■ **DATA FOR REVIEW**:
= = = = =

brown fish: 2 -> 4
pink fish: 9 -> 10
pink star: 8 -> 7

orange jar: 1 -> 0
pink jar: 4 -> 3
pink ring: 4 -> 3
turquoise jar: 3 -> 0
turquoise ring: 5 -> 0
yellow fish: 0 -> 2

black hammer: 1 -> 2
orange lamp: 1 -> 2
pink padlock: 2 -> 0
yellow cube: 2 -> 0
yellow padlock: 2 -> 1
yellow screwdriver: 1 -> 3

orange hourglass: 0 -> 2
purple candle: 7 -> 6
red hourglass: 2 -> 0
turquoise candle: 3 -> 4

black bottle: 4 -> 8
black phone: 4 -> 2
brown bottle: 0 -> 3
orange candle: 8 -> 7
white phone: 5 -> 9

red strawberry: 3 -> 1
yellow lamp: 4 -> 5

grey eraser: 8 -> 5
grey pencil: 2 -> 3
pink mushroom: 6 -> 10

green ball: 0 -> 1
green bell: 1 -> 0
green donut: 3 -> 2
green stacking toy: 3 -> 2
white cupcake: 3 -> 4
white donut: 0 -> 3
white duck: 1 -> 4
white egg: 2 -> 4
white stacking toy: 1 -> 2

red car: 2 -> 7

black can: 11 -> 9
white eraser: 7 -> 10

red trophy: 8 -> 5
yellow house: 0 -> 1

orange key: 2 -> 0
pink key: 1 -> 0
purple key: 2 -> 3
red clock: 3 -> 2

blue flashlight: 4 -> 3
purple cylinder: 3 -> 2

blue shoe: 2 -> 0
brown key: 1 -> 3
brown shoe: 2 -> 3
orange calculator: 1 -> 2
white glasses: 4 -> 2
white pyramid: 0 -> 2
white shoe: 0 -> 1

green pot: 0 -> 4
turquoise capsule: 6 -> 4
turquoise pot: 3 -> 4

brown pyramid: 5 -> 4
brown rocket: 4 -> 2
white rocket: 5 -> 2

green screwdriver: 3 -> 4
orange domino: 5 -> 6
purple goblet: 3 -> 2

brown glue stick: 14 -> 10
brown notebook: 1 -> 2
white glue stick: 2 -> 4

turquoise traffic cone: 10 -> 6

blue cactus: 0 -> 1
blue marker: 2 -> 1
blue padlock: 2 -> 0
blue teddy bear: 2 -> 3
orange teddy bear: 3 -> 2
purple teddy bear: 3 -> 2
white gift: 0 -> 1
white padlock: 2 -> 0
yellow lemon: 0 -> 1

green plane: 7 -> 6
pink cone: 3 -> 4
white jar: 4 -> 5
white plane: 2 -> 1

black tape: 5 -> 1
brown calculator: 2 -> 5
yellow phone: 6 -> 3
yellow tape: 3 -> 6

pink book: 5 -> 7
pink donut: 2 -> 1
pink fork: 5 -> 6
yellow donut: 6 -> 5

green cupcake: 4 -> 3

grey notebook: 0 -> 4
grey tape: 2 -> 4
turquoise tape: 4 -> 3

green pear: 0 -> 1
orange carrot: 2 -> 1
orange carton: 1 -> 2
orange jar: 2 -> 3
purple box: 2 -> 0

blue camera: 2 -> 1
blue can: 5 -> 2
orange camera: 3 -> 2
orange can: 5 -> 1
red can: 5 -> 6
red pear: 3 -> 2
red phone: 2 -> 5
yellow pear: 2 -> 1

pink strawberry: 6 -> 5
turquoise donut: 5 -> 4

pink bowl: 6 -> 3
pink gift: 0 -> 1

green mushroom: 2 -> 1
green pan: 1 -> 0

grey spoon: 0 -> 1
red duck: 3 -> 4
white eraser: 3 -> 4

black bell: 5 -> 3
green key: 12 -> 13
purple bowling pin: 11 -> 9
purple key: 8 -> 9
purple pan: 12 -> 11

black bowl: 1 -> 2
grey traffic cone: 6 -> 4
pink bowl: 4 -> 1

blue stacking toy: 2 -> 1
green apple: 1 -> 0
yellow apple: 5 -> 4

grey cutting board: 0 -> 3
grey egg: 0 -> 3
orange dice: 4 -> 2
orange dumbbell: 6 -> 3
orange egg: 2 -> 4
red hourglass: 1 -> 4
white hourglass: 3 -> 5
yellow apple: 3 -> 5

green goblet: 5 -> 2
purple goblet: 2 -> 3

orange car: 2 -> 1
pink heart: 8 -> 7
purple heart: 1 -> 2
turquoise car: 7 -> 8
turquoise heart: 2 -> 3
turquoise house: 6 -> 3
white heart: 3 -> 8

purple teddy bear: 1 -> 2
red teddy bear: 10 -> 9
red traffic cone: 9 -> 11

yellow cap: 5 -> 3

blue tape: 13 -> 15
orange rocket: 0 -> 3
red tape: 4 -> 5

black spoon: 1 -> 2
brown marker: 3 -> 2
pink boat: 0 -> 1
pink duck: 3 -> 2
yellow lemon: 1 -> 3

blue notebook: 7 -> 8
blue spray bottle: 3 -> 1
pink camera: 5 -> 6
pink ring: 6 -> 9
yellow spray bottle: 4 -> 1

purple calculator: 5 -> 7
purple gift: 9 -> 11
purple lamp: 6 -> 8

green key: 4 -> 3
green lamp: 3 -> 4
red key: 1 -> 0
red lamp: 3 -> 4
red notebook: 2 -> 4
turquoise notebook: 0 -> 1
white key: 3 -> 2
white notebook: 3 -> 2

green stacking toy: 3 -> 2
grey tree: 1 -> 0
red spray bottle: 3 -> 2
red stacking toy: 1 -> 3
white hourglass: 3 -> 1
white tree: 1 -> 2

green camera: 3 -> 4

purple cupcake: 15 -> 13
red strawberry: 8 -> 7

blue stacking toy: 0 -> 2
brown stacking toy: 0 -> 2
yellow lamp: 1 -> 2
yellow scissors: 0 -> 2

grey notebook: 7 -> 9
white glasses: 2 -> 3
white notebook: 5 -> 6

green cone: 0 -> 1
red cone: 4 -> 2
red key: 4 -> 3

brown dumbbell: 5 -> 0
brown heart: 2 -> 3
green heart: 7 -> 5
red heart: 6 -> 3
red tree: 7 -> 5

= = = = =

■ **WORK TO COMPLETE**: Copy the lines above exactly, beginning at the line that has "white heart: 3 -> 8" and stopping after the line that has "grey tree: 1 -> 0", and omit the rest.

■ **YOUR SOLUTION**:
white heart: 3 -> 8

purple teddy bear: 1 -> 2
red teddy bear: 10 -> 9
red traffic cone: 9 -> 11

yellow cap: 5 -> 3

blue tape: 13 -> 15
orange rocket: 0 -> 3
red tape: 4 -> 5

black spoon: 1 -> 2
brown marker: 3 -> 2
pink boat: 0 -> 1
pink duck: 3 -> 2
yellow lemon: 1 -> 3

blue notebook: 7 -> 8
blue spray bottle: 3 -> 1
pink camera: 5 -> 6
pink ring: 6 -> 9
yellow spray bottle: 4 -> 1

purple calculator: 5 -> 7
purple gift: 9 -> 11
purple lamp: 6 -> 8

green key: 4 -> 3
green lamp: 3 -> 4
red key: 1 -> 0
red lamp: 3 -> 4
red notebook: 2 -> 4
turquoise notebook: 0 -> 1
white key: 3 -> 2
white notebook: 3 -> 2

green stacking toy: 3 -> 2
grey tree: 1 -> 0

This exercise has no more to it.